(Version difference data):
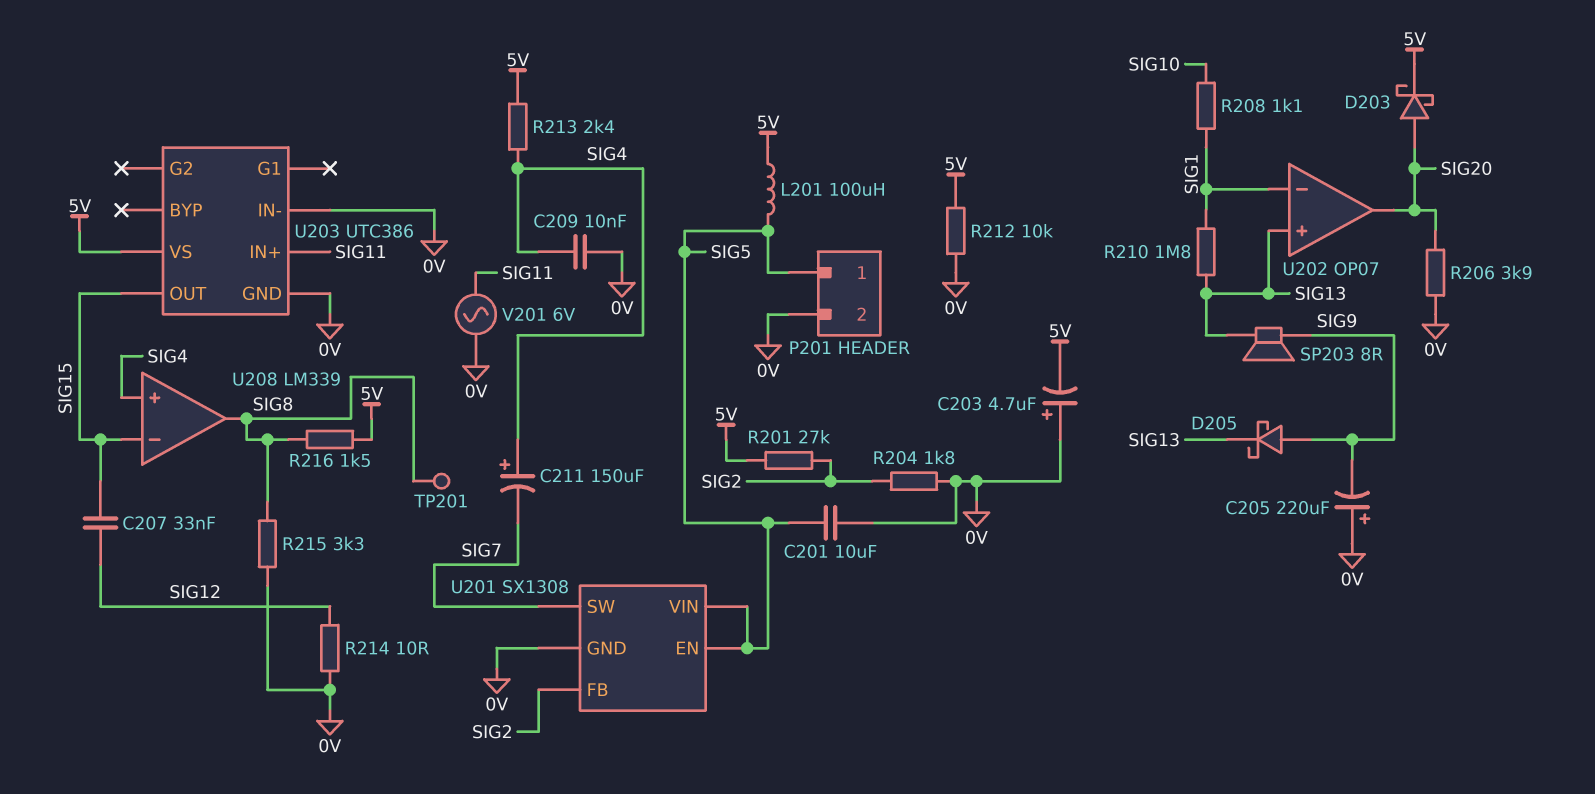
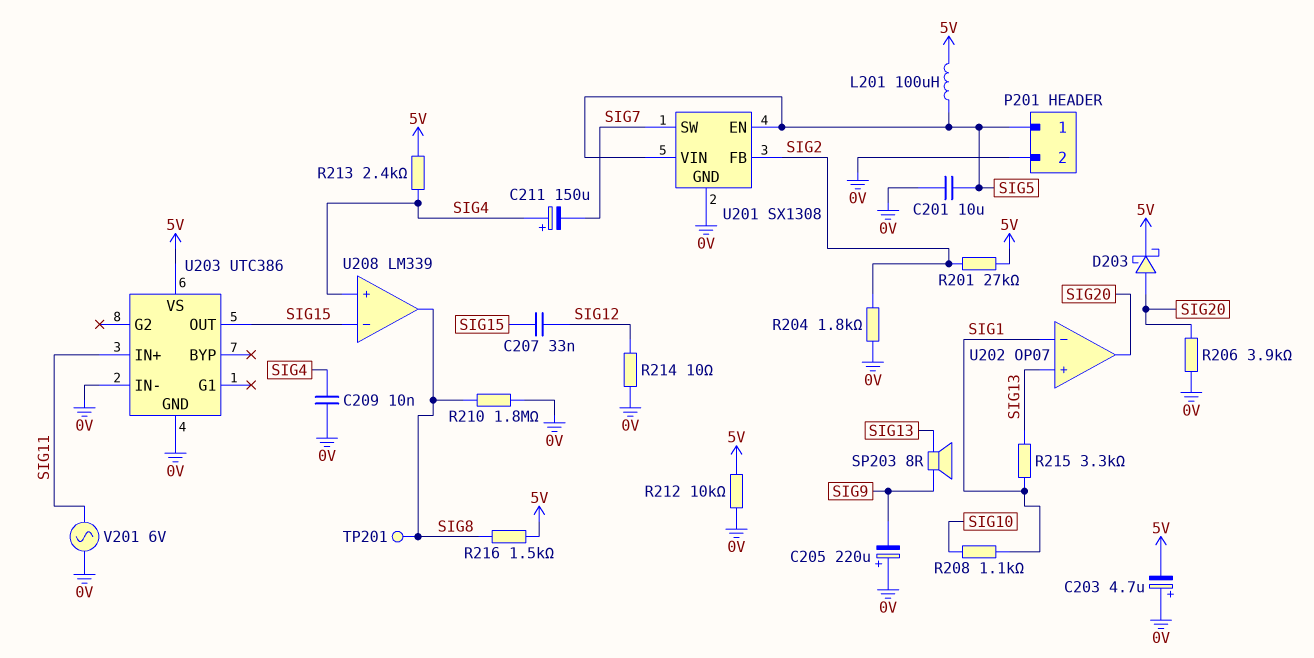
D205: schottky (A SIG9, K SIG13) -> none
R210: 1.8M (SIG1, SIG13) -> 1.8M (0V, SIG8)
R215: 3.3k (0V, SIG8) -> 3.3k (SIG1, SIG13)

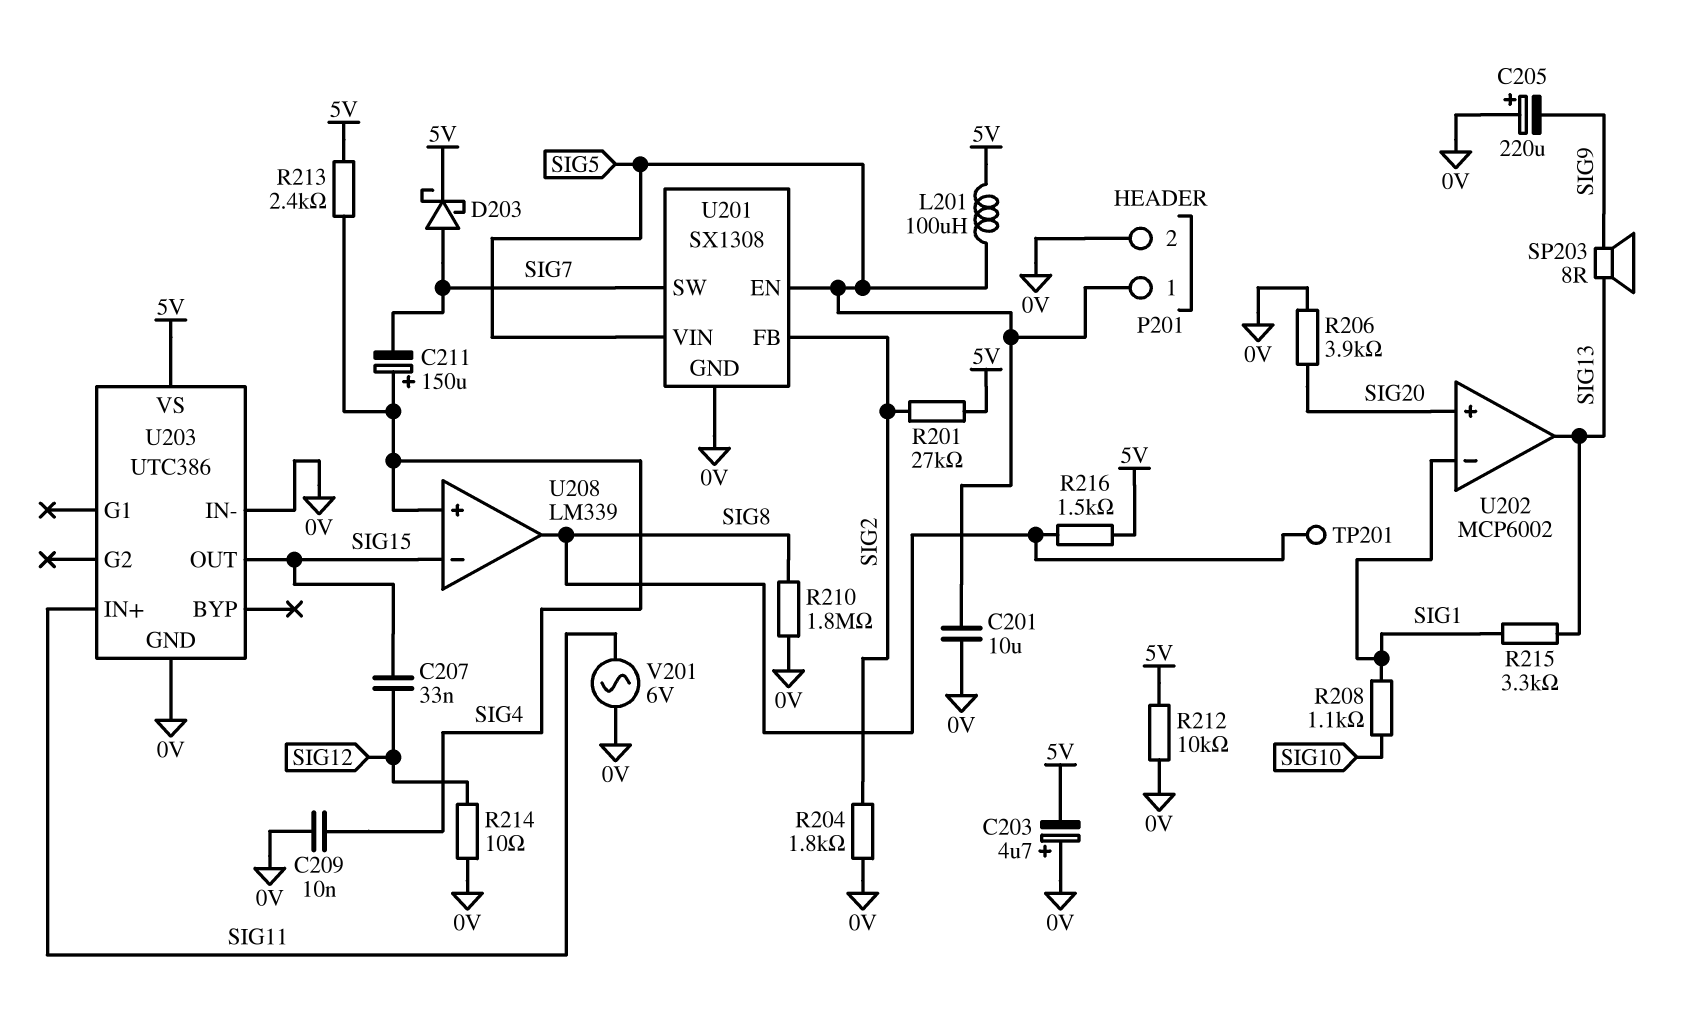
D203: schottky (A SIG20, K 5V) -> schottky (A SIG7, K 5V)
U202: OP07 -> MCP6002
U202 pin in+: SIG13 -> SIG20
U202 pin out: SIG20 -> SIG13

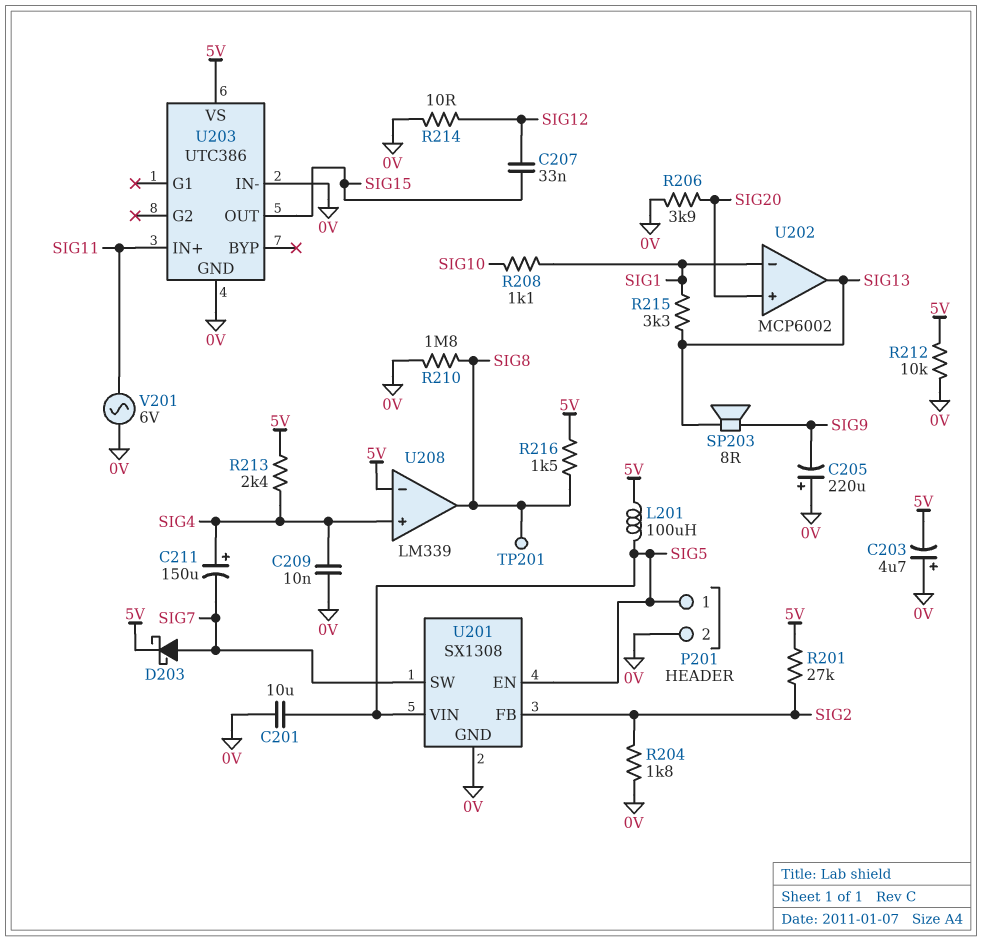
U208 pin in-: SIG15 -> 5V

(TASK ITEM): Leaving out any images, restate every record word for word.

(TASK RESULT):
D205: schottky (A SIG9, K SIG13) -> none
R210: 1.8M (SIG1, SIG13) -> 1.8M (0V, SIG8)
R215: 3.3k (0V, SIG8) -> 3.3k (SIG1, SIG13)

D203: schottky (A SIG20, K 5V) -> schottky (A SIG7, K 5V)
U202: OP07 -> MCP6002
U202 pin in+: SIG13 -> SIG20
U202 pin out: SIG20 -> SIG13

U208 pin in-: SIG15 -> 5V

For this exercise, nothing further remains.